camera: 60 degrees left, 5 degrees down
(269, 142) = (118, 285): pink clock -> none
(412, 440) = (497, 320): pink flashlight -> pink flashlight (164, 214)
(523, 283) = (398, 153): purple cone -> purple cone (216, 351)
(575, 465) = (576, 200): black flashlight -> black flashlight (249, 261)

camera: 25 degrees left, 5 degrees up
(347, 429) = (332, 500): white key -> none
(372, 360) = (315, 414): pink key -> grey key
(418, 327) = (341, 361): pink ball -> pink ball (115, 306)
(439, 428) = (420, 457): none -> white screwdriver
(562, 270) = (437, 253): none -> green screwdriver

-------------------------

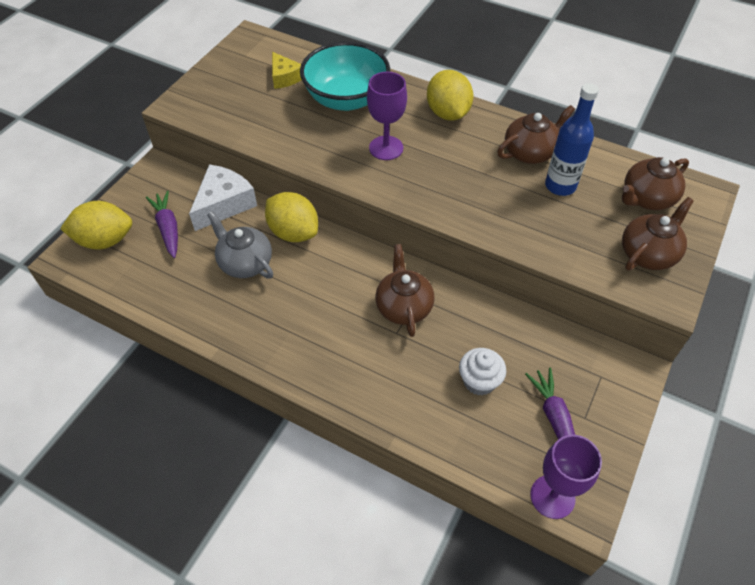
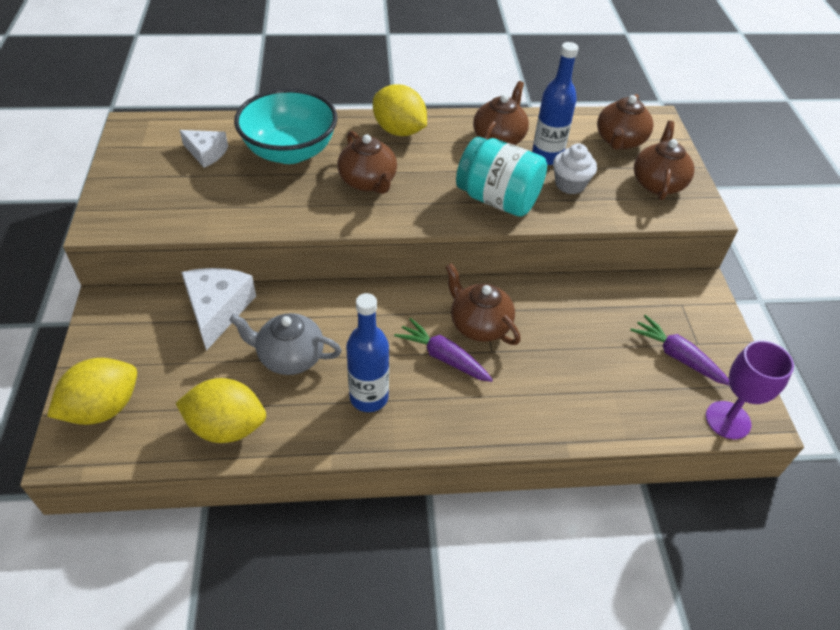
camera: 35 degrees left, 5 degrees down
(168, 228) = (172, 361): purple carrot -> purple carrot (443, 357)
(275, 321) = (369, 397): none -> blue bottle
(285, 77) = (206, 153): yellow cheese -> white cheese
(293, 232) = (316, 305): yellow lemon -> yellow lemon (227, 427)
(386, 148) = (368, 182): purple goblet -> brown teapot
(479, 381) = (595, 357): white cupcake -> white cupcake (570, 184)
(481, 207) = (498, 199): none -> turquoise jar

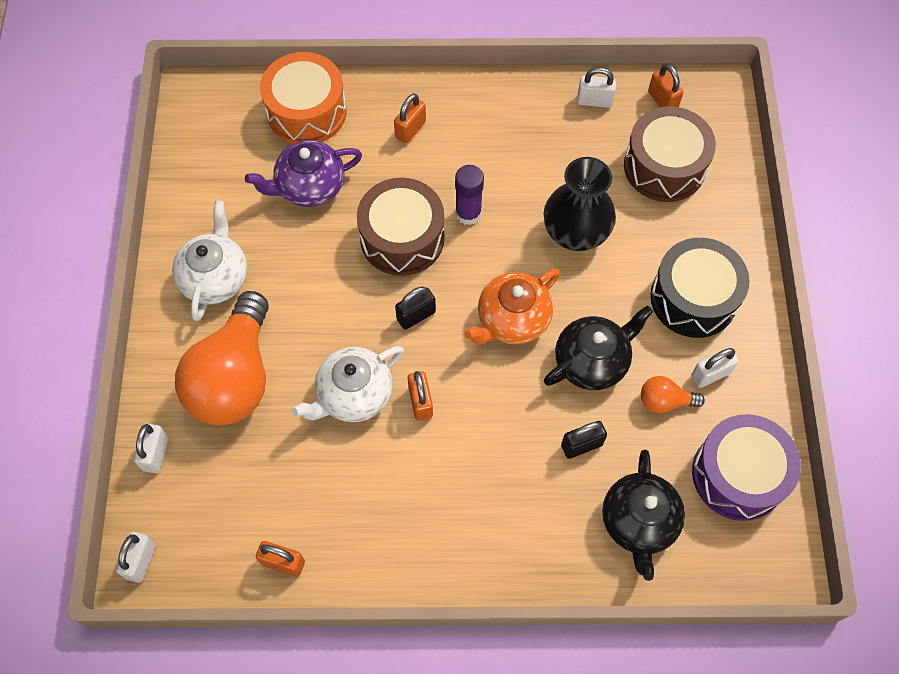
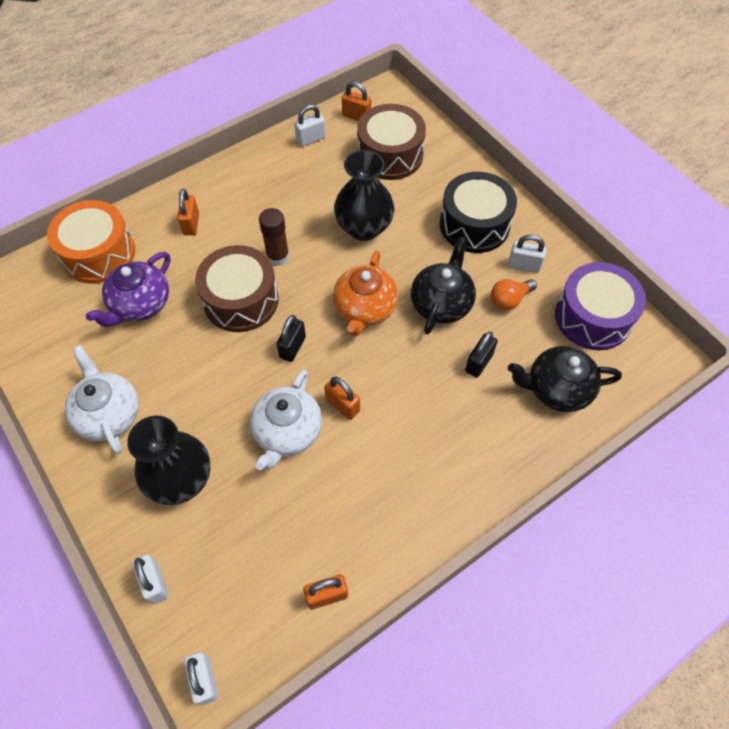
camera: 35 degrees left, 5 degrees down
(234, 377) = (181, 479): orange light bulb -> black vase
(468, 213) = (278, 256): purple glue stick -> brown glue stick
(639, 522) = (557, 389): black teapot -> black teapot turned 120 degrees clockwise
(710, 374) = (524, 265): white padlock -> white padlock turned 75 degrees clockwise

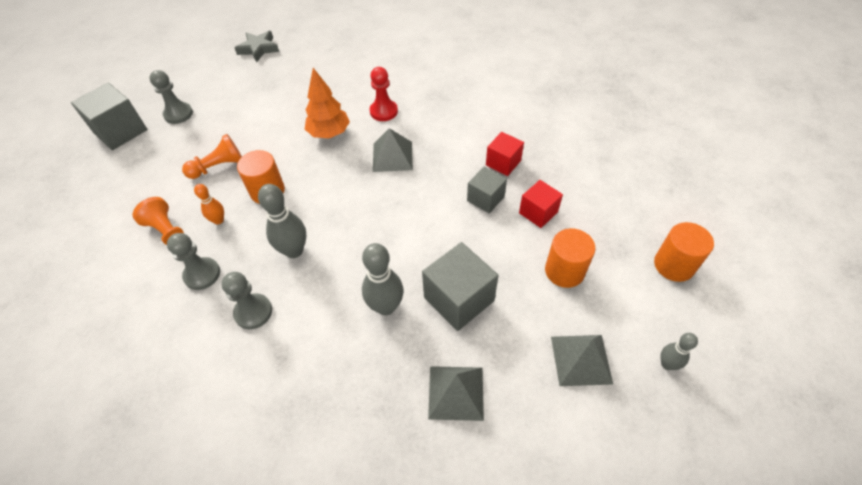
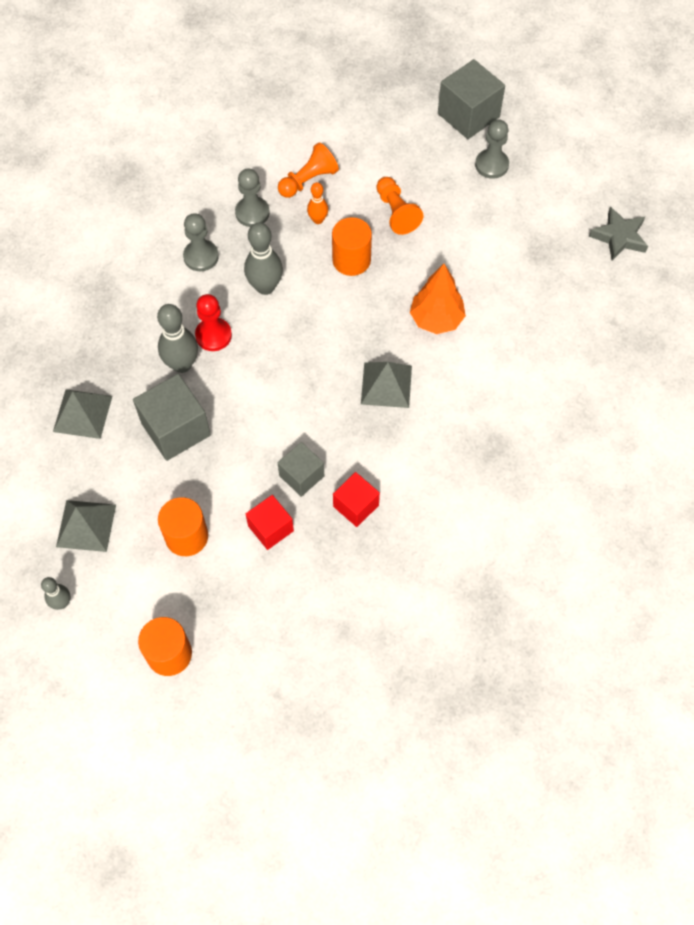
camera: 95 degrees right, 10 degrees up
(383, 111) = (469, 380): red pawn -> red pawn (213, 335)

-------------------------

Aim of the task
Please transcribe exactly the part of the records that opens with the line containing "(168, 228) = (172, 361): purple" and closes with the line containing "(639, 522) = (557, 389): black", both ends included, and leave out the pictures.

Your solution
(168, 228) = (172, 361): purple carrot -> purple carrot (443, 357)
(275, 321) = (369, 397): none -> blue bottle
(285, 77) = (206, 153): yellow cheese -> white cheese
(293, 232) = (316, 305): yellow lemon -> yellow lemon (227, 427)
(386, 148) = (368, 182): purple goblet -> brown teapot
(479, 381) = (595, 357): white cupcake -> white cupcake (570, 184)
(481, 207) = (498, 199): none -> turquoise jar

camera: 35 degrees left, 5 degrees down
(234, 377) = (181, 479): orange light bulb -> black vase
(468, 213) = (278, 256): purple glue stick -> brown glue stick
(639, 522) = (557, 389): black teapot -> black teapot turned 120 degrees clockwise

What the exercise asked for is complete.